> [WHAT IS EXPECTED] Reproduce, please, only the lines from the first line below to the line containing "none -> black brick K5:L5 level 1", inclusive.

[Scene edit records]
* * *

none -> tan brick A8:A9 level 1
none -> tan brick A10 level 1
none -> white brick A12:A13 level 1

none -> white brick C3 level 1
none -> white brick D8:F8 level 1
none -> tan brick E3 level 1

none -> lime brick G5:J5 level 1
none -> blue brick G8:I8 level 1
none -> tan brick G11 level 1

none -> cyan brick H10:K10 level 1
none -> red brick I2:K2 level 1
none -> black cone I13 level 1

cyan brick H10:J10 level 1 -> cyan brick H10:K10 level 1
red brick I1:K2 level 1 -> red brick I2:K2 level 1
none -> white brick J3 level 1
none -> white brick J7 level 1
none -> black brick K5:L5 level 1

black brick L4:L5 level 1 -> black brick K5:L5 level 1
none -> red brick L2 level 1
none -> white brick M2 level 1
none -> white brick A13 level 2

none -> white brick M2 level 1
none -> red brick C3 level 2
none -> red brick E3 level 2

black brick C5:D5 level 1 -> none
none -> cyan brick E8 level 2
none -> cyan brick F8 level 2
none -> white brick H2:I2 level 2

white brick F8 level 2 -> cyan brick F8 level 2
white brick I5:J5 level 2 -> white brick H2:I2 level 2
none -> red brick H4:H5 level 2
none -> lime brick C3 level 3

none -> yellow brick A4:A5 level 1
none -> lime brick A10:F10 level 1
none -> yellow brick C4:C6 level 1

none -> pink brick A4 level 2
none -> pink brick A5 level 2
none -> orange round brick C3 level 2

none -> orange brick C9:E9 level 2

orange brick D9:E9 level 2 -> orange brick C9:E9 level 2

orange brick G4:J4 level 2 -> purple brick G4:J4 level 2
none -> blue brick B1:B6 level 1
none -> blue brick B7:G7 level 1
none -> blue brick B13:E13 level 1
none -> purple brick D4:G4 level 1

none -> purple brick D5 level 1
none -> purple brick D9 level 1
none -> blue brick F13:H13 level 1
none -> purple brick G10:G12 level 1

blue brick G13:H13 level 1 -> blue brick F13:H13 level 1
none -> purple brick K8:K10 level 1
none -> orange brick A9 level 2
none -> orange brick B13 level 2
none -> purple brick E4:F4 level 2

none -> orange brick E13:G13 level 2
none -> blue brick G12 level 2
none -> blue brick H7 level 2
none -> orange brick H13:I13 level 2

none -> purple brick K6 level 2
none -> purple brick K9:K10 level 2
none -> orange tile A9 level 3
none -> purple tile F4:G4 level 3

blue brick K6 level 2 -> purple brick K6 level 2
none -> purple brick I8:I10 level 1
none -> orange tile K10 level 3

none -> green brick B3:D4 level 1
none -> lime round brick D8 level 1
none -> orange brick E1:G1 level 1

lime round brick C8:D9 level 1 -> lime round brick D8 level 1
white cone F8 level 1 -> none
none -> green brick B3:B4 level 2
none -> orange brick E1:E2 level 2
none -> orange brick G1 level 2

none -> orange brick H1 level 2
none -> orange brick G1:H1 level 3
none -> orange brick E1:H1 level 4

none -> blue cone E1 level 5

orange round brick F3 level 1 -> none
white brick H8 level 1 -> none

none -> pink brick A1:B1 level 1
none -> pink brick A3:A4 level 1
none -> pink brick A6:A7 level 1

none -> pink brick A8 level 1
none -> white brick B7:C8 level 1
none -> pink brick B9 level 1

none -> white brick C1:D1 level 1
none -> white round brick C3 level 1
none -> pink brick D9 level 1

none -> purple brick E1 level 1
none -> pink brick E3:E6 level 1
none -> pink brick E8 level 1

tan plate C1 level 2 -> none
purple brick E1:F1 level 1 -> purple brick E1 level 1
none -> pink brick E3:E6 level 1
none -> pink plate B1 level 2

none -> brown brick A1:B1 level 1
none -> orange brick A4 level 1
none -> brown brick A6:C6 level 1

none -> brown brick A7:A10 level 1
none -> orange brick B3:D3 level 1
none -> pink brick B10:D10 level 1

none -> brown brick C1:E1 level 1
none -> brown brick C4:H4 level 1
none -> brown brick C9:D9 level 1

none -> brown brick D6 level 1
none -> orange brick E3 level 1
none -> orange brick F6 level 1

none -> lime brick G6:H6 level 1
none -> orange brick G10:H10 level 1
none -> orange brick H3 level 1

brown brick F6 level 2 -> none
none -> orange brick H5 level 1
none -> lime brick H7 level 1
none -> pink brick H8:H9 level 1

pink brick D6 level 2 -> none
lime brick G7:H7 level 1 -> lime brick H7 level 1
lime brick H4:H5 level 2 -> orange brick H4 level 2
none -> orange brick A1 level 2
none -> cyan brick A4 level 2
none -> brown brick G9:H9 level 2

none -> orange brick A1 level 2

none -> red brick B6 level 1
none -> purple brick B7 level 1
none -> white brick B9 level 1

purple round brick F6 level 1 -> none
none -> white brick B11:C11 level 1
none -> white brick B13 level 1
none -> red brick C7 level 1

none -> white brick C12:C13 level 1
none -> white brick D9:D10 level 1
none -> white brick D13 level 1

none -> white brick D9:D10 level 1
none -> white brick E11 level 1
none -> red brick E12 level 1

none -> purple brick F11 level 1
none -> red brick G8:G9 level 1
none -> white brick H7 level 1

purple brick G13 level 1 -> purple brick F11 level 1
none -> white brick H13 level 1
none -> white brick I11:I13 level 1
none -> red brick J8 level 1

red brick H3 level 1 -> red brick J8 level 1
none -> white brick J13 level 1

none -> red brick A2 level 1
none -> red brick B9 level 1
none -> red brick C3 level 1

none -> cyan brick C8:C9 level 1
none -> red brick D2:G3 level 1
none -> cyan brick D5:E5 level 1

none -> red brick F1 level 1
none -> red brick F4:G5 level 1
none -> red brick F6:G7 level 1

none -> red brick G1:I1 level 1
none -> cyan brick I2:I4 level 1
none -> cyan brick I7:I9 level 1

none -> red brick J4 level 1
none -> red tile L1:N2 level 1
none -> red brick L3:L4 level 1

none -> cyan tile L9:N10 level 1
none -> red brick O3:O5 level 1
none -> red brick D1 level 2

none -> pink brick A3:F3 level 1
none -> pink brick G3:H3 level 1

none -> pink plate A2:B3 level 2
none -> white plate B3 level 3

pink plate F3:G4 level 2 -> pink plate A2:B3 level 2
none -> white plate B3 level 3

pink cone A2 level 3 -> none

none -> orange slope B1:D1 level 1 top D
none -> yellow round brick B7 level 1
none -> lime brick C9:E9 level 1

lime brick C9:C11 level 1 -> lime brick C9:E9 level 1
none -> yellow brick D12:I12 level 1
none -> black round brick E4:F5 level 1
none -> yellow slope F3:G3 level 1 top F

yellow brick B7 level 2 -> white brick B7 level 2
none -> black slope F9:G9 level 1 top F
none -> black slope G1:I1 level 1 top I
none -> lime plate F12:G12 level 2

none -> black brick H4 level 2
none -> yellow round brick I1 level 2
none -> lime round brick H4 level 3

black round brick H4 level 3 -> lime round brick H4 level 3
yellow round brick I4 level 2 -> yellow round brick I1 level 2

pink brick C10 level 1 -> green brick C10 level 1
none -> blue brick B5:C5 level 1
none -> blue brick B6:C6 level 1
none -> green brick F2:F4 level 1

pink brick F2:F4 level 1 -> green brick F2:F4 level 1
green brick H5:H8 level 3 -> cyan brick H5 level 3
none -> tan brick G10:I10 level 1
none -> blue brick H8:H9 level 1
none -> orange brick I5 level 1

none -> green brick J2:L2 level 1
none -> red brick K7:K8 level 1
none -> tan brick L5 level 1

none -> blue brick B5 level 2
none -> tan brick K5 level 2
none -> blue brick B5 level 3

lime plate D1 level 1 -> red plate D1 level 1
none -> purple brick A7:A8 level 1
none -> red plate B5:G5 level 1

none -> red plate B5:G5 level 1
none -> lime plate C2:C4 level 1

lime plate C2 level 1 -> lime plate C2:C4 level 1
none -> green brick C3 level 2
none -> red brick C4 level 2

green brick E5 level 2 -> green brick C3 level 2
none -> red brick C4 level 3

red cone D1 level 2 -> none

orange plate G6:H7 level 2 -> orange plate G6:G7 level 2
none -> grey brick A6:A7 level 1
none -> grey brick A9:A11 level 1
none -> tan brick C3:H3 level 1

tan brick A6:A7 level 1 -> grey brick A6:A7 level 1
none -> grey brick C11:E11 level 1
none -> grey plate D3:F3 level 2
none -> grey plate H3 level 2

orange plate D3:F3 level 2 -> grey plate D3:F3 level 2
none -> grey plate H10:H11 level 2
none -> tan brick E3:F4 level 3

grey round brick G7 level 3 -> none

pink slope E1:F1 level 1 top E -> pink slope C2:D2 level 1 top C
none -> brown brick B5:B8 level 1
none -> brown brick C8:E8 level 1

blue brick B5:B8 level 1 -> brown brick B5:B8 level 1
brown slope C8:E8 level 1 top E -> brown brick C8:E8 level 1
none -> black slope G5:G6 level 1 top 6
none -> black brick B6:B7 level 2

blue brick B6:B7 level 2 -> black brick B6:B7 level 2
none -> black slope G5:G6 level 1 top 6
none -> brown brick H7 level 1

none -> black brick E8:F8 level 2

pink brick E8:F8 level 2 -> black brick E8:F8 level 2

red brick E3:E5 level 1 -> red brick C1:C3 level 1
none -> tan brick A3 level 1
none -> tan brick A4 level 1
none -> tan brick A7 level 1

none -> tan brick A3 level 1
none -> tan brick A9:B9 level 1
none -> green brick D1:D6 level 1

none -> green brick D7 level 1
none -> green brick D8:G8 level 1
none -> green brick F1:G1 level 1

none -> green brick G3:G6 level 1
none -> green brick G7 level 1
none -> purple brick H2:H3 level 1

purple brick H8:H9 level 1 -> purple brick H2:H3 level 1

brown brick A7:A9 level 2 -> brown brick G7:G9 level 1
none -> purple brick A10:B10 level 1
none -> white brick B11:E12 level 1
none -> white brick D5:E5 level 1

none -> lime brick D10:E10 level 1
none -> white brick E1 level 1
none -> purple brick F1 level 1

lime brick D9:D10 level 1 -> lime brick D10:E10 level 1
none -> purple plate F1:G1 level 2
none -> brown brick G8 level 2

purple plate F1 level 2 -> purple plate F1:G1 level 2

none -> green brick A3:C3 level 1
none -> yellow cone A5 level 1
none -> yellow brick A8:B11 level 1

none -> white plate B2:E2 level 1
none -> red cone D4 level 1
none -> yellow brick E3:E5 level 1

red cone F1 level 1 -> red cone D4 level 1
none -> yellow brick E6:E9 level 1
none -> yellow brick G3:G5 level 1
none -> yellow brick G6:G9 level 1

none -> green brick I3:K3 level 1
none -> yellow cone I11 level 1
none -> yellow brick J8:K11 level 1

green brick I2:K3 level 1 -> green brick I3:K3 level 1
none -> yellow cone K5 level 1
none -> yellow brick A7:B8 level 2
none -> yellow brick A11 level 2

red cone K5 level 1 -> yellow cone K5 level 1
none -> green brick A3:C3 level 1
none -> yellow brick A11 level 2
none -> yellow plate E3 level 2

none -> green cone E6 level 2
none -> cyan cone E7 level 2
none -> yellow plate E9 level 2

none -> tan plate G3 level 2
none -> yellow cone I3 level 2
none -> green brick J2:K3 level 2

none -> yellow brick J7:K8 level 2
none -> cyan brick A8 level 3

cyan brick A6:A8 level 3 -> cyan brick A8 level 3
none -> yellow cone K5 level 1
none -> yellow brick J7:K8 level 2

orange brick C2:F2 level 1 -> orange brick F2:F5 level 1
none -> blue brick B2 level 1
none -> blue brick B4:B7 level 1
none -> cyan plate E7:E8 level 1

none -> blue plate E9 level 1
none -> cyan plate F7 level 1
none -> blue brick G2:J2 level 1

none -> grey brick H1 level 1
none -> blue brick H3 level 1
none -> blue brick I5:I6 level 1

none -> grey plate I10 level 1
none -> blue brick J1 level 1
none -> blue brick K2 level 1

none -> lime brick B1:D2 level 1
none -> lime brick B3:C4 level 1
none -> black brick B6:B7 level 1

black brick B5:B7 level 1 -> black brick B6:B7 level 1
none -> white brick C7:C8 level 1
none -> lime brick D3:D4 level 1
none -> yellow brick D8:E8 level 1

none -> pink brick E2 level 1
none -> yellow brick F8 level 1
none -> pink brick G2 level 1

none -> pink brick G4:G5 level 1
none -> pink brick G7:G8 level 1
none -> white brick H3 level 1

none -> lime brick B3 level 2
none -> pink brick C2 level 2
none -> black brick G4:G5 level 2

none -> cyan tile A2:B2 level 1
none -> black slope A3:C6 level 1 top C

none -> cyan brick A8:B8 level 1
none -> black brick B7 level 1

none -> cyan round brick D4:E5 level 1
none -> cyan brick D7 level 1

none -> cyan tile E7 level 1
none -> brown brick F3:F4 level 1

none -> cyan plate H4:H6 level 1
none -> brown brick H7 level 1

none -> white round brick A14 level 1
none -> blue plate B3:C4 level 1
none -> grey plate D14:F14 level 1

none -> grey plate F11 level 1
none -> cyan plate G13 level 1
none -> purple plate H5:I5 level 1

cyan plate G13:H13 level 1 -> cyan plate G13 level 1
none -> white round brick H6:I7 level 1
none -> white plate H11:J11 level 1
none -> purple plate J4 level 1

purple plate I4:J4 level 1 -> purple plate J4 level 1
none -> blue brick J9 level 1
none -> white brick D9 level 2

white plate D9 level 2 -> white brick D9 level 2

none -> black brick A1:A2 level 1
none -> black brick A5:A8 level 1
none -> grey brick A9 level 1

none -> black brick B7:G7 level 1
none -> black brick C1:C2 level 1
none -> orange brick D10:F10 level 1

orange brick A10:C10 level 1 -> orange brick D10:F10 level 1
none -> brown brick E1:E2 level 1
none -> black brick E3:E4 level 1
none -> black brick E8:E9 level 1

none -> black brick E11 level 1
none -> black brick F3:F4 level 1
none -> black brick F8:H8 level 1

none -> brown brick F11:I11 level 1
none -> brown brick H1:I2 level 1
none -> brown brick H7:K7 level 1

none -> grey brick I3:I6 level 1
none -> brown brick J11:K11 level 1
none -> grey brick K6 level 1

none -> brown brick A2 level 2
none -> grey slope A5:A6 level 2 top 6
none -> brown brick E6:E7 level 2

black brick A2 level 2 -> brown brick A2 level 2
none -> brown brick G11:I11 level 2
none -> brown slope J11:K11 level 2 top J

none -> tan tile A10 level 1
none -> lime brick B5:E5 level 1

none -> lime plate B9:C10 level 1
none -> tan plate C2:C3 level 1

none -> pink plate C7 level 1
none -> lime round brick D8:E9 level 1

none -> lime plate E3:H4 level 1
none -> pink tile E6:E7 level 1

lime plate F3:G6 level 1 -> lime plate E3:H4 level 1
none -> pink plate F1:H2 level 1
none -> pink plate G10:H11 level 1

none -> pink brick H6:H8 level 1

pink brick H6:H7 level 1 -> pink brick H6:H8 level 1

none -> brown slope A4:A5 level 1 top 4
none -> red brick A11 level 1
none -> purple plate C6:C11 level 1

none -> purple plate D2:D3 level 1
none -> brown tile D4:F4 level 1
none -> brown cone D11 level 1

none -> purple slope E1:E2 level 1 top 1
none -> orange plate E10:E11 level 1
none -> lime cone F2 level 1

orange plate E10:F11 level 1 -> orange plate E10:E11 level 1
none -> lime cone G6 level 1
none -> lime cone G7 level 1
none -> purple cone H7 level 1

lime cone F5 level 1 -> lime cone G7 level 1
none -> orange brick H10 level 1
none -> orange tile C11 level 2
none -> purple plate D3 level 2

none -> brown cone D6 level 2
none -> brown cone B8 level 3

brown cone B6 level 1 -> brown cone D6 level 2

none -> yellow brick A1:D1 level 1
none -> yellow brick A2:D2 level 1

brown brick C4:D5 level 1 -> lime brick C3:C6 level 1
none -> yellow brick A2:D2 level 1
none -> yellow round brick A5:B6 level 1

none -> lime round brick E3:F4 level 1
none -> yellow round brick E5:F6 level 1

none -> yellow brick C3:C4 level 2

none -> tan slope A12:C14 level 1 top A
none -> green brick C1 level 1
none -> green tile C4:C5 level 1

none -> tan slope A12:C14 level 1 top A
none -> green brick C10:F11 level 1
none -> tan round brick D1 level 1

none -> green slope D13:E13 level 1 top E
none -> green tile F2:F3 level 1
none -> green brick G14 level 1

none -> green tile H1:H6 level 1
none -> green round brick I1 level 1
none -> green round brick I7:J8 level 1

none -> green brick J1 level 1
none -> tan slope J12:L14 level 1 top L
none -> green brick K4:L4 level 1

* * *

> [RESULT OF THE TASK]
none -> tan brick A8:A9 level 1
none -> tan brick A10 level 1
none -> white brick A12:A13 level 1

none -> white brick C3 level 1
none -> white brick D8:F8 level 1
none -> tan brick E3 level 1

none -> lime brick G5:J5 level 1
none -> blue brick G8:I8 level 1
none -> tan brick G11 level 1

none -> cyan brick H10:K10 level 1
none -> red brick I2:K2 level 1
none -> black cone I13 level 1

cyan brick H10:J10 level 1 -> cyan brick H10:K10 level 1
red brick I1:K2 level 1 -> red brick I2:K2 level 1
none -> white brick J3 level 1
none -> white brick J7 level 1
none -> black brick K5:L5 level 1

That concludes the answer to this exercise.